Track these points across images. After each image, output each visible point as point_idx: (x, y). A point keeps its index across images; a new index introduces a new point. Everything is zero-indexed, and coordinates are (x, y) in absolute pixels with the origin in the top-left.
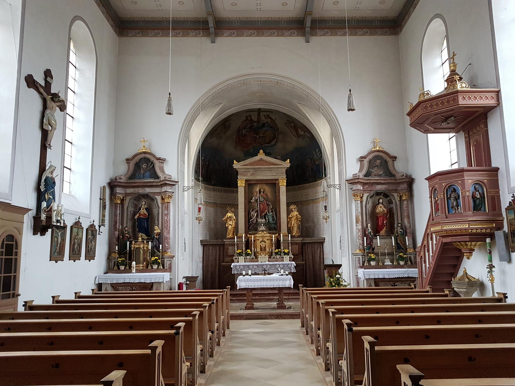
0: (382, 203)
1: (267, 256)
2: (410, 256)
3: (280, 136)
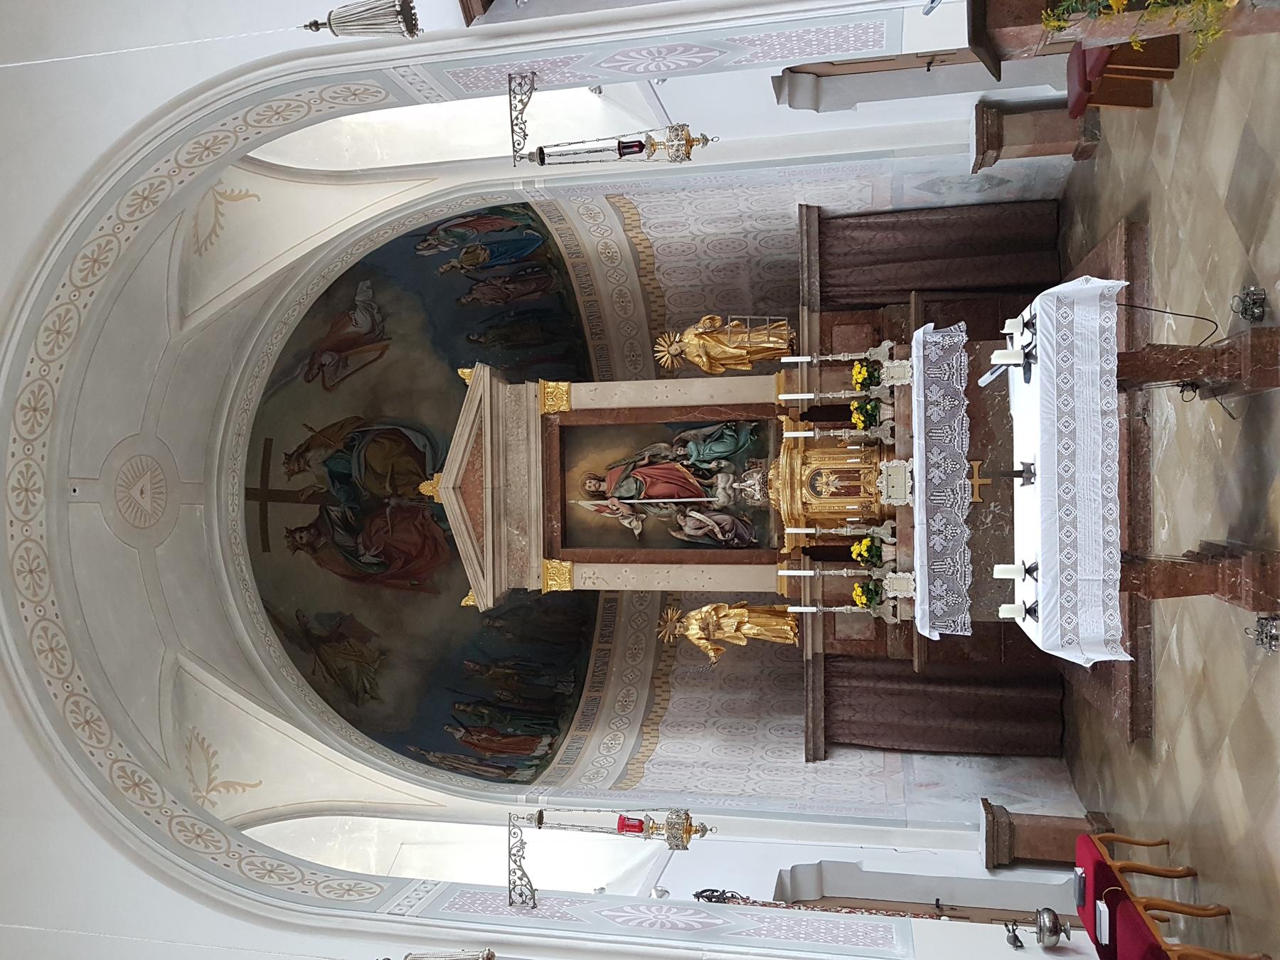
1: (883, 465)
3: (390, 411)
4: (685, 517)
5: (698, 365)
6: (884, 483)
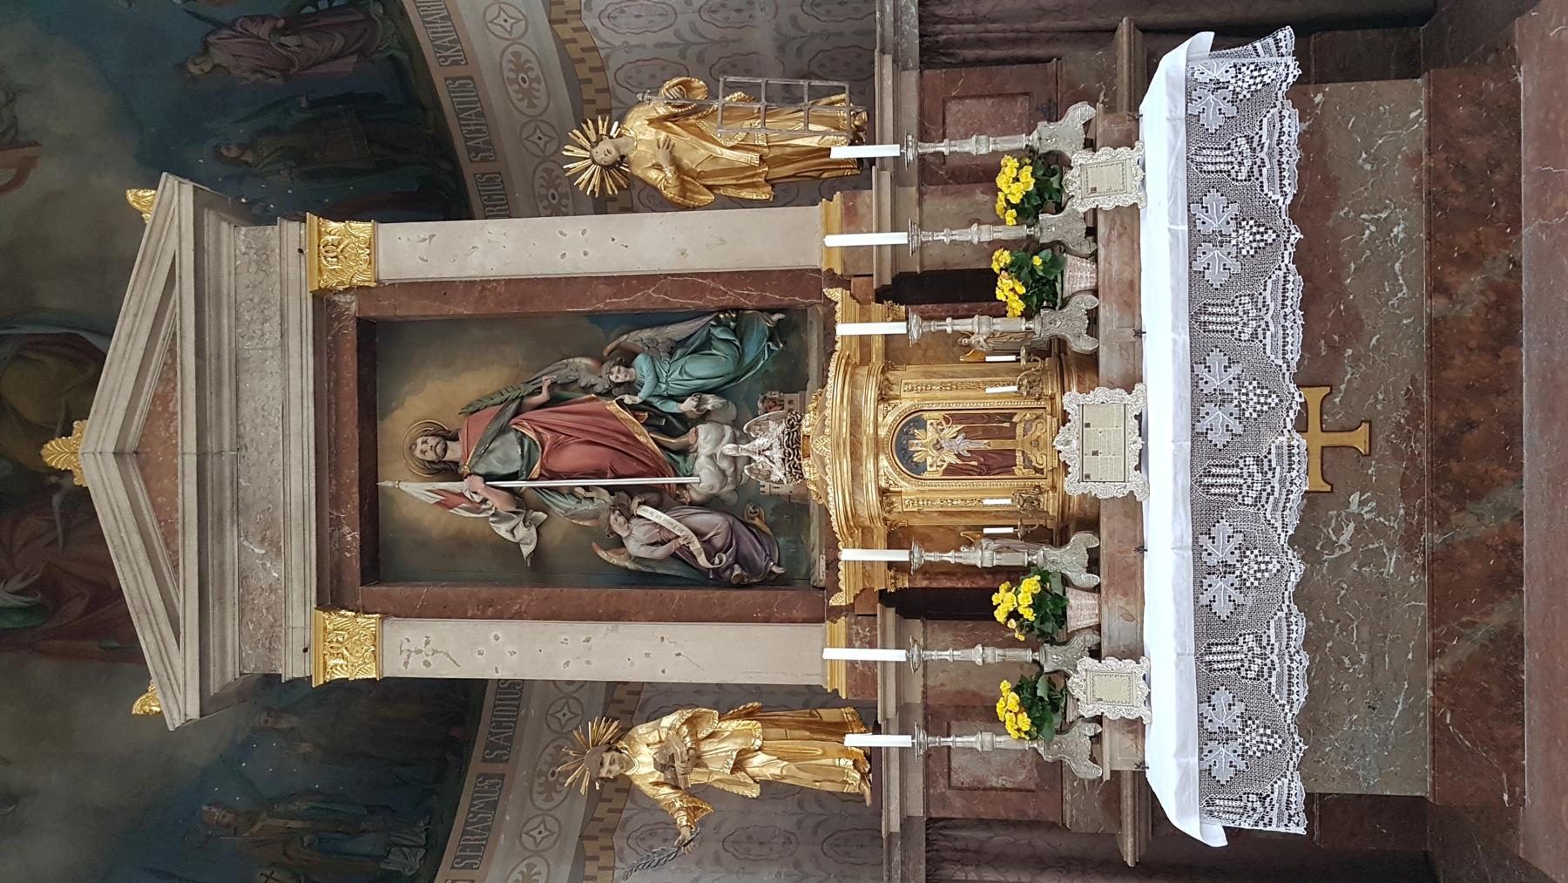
1: (1071, 400)
4: (628, 520)
5: (655, 188)
6: (1075, 443)
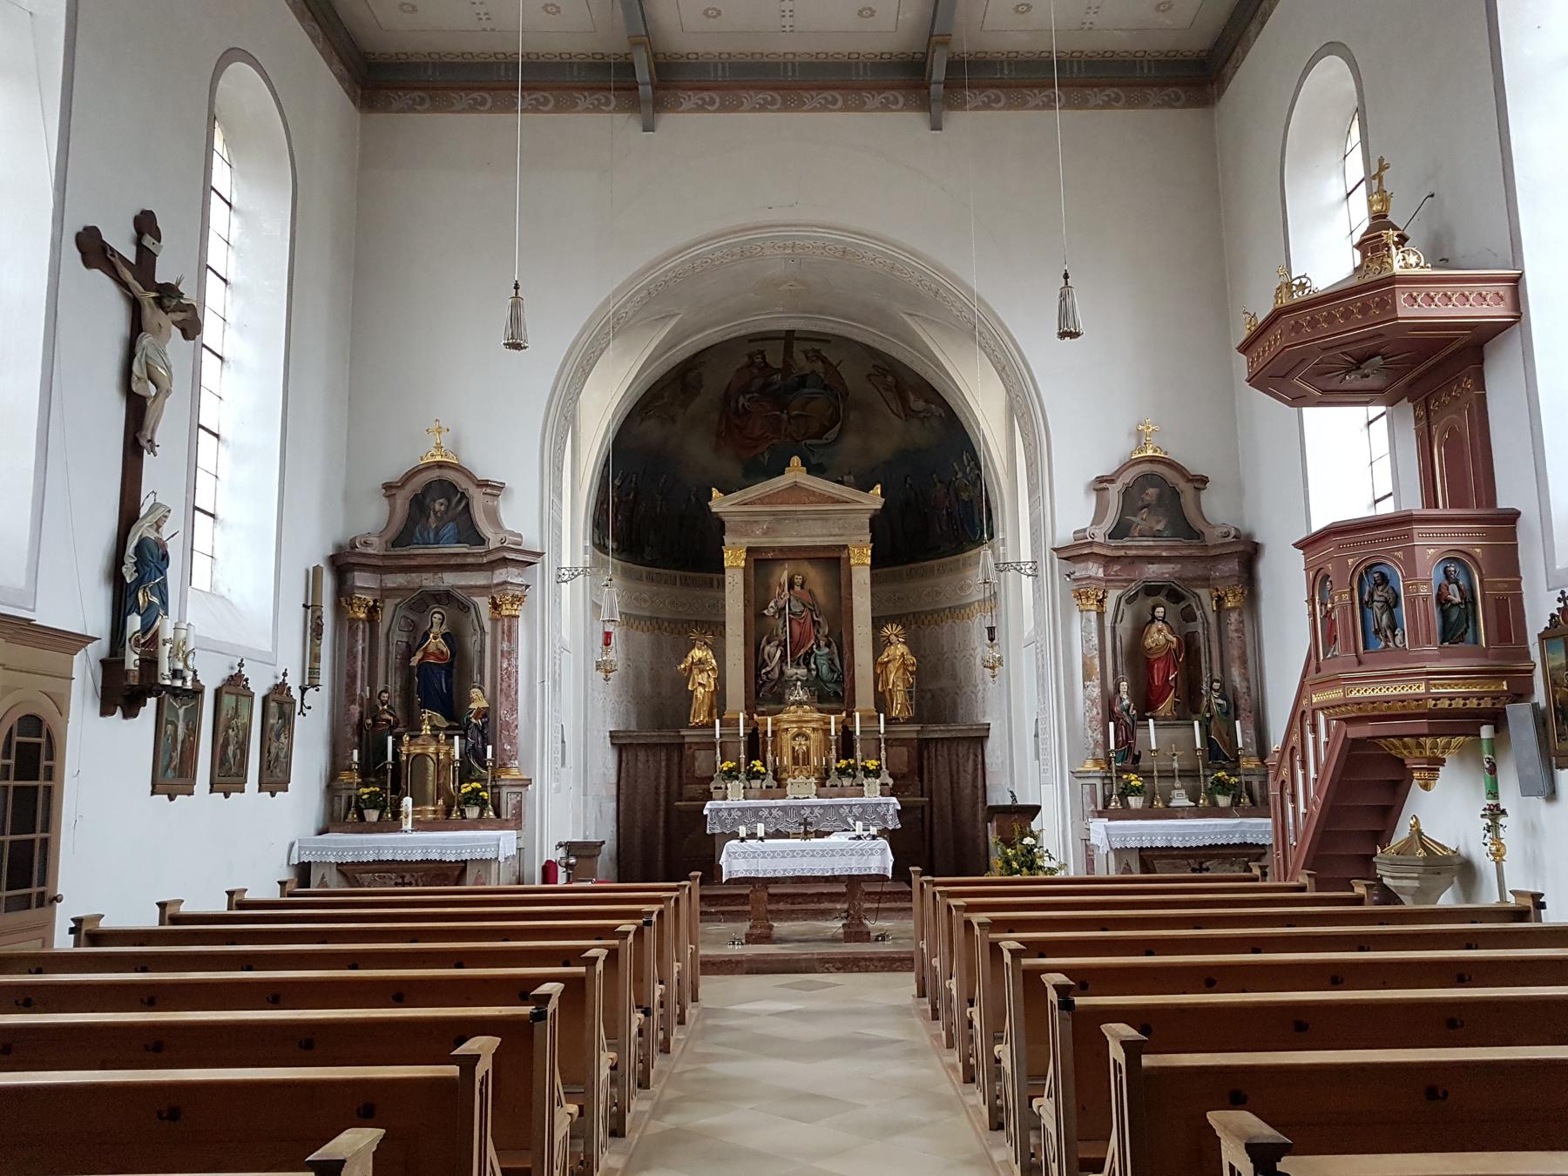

________________________

Problem description | Count the lines above that contain the string "coordinates". Reply with the number alone.

Full output | 1